[Items from a data source]

· · · ·

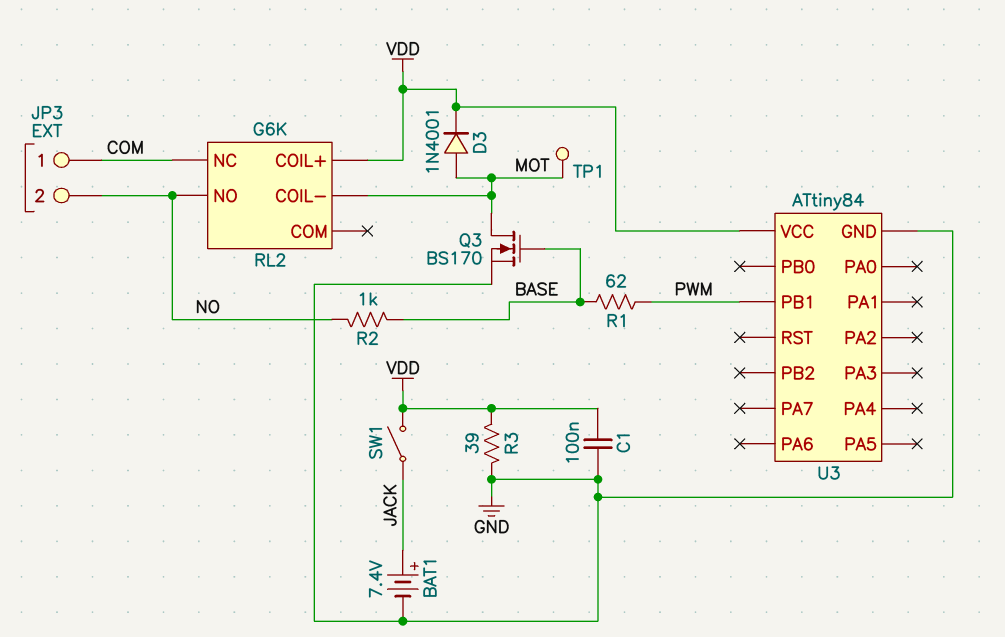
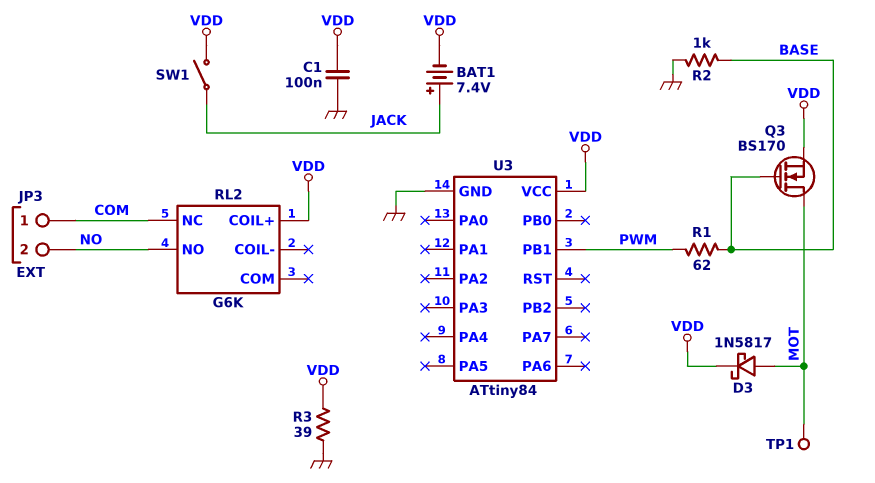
BAT1: 7.4V (plus JACK, minus GND) -> 7.4V (plus JACK, minus VDD)
D3: diode 1N4001 (A MOT, K VDD) -> schottky 1N5817 (A MOT, K VDD)
Q3: NMOS BS170 (G BASE, D MOT, S GND) -> NMOS BS170 (G BASE, D MOT, S VDD)
R2: 1k (BASE, NO) -> 1k (BASE, GND)
RL2 pin COIL-: MOT -> none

· · · ·

[Required action]:
Restate the data above word for word, so that the only difference is the missing pictures.

[Task solution]:
BAT1: 7.4V (plus JACK, minus GND) -> 7.4V (plus JACK, minus VDD)
D3: diode 1N4001 (A MOT, K VDD) -> schottky 1N5817 (A MOT, K VDD)
Q3: NMOS BS170 (G BASE, D MOT, S GND) -> NMOS BS170 (G BASE, D MOT, S VDD)
R2: 1k (BASE, NO) -> 1k (BASE, GND)
RL2 pin COIL-: MOT -> none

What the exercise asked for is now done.